### Exercise prompt
Copy out every one of the lines below word for word, in the same order.

+++ Material for this exercise +++

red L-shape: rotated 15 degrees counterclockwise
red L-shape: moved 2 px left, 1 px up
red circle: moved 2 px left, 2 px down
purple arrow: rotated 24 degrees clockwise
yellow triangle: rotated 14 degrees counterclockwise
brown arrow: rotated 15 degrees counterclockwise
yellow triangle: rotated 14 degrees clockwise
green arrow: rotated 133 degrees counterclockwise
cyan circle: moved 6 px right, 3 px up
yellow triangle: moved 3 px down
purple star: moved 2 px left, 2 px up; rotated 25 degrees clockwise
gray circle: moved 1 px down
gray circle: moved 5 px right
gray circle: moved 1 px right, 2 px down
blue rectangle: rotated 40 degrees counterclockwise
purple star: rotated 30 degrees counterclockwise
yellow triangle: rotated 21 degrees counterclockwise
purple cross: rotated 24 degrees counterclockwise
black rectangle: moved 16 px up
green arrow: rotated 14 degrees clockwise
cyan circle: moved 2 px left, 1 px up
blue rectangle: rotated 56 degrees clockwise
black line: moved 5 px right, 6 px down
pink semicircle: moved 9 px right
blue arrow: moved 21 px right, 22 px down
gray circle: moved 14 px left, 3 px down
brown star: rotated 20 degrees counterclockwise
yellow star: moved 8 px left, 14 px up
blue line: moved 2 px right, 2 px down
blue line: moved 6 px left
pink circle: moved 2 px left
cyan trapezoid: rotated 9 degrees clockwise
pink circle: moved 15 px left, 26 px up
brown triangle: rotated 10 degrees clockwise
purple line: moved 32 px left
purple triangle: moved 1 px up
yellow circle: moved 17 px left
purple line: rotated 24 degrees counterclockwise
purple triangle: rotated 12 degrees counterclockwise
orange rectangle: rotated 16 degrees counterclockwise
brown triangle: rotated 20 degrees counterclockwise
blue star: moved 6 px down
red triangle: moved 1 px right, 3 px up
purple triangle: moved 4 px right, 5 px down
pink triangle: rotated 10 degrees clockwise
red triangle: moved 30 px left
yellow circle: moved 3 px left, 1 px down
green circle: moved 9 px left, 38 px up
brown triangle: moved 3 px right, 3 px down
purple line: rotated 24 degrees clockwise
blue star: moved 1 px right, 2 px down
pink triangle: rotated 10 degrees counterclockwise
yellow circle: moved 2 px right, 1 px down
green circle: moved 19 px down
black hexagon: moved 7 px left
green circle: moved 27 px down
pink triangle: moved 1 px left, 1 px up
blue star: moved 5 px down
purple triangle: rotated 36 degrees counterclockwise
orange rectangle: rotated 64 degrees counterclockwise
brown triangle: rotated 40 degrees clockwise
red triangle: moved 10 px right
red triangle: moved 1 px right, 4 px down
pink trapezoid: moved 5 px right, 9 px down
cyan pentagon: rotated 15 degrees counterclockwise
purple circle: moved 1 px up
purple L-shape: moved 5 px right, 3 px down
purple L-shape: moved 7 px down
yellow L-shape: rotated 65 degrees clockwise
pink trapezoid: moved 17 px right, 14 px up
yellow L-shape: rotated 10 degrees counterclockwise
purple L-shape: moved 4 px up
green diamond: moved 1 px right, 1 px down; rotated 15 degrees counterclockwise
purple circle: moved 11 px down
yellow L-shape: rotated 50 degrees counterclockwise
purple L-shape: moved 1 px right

+++

### Solution to this exercise
red L-shape: rotated 15 degrees counterclockwise
red L-shape: moved 2 px left, 1 px up
red circle: moved 2 px left, 2 px down
purple arrow: rotated 24 degrees clockwise
yellow triangle: rotated 14 degrees counterclockwise
brown arrow: rotated 15 degrees counterclockwise
yellow triangle: rotated 14 degrees clockwise
green arrow: rotated 133 degrees counterclockwise
cyan circle: moved 6 px right, 3 px up
yellow triangle: moved 3 px down
purple star: moved 2 px left, 2 px up; rotated 25 degrees clockwise
gray circle: moved 1 px down
gray circle: moved 5 px right
gray circle: moved 1 px right, 2 px down
blue rectangle: rotated 40 degrees counterclockwise
purple star: rotated 30 degrees counterclockwise
yellow triangle: rotated 21 degrees counterclockwise
purple cross: rotated 24 degrees counterclockwise
black rectangle: moved 16 px up
green arrow: rotated 14 degrees clockwise
cyan circle: moved 2 px left, 1 px up
blue rectangle: rotated 56 degrees clockwise
black line: moved 5 px right, 6 px down
pink semicircle: moved 9 px right
blue arrow: moved 21 px right, 22 px down
gray circle: moved 14 px left, 3 px down
brown star: rotated 20 degrees counterclockwise
yellow star: moved 8 px left, 14 px up
blue line: moved 2 px right, 2 px down
blue line: moved 6 px left
pink circle: moved 2 px left
cyan trapezoid: rotated 9 degrees clockwise
pink circle: moved 15 px left, 26 px up
brown triangle: rotated 10 degrees clockwise
purple line: moved 32 px left
purple triangle: moved 1 px up
yellow circle: moved 17 px left
purple line: rotated 24 degrees counterclockwise
purple triangle: rotated 12 degrees counterclockwise
orange rectangle: rotated 16 degrees counterclockwise
brown triangle: rotated 20 degrees counterclockwise
blue star: moved 6 px down
red triangle: moved 1 px right, 3 px up
purple triangle: moved 4 px right, 5 px down
pink triangle: rotated 10 degrees clockwise
red triangle: moved 30 px left
yellow circle: moved 3 px left, 1 px down
green circle: moved 9 px left, 38 px up
brown triangle: moved 3 px right, 3 px down
purple line: rotated 24 degrees clockwise
blue star: moved 1 px right, 2 px down
pink triangle: rotated 10 degrees counterclockwise
yellow circle: moved 2 px right, 1 px down
green circle: moved 19 px down
black hexagon: moved 7 px left
green circle: moved 27 px down
pink triangle: moved 1 px left, 1 px up
blue star: moved 5 px down
purple triangle: rotated 36 degrees counterclockwise
orange rectangle: rotated 64 degrees counterclockwise
brown triangle: rotated 40 degrees clockwise
red triangle: moved 10 px right
red triangle: moved 1 px right, 4 px down
pink trapezoid: moved 5 px right, 9 px down
cyan pentagon: rotated 15 degrees counterclockwise
purple circle: moved 1 px up
purple L-shape: moved 5 px right, 3 px down
purple L-shape: moved 7 px down
yellow L-shape: rotated 65 degrees clockwise
pink trapezoid: moved 17 px right, 14 px up
yellow L-shape: rotated 10 degrees counterclockwise
purple L-shape: moved 4 px up
green diamond: moved 1 px right, 1 px down; rotated 15 degrees counterclockwise
purple circle: moved 11 px down
yellow L-shape: rotated 50 degrees counterclockwise
purple L-shape: moved 1 px right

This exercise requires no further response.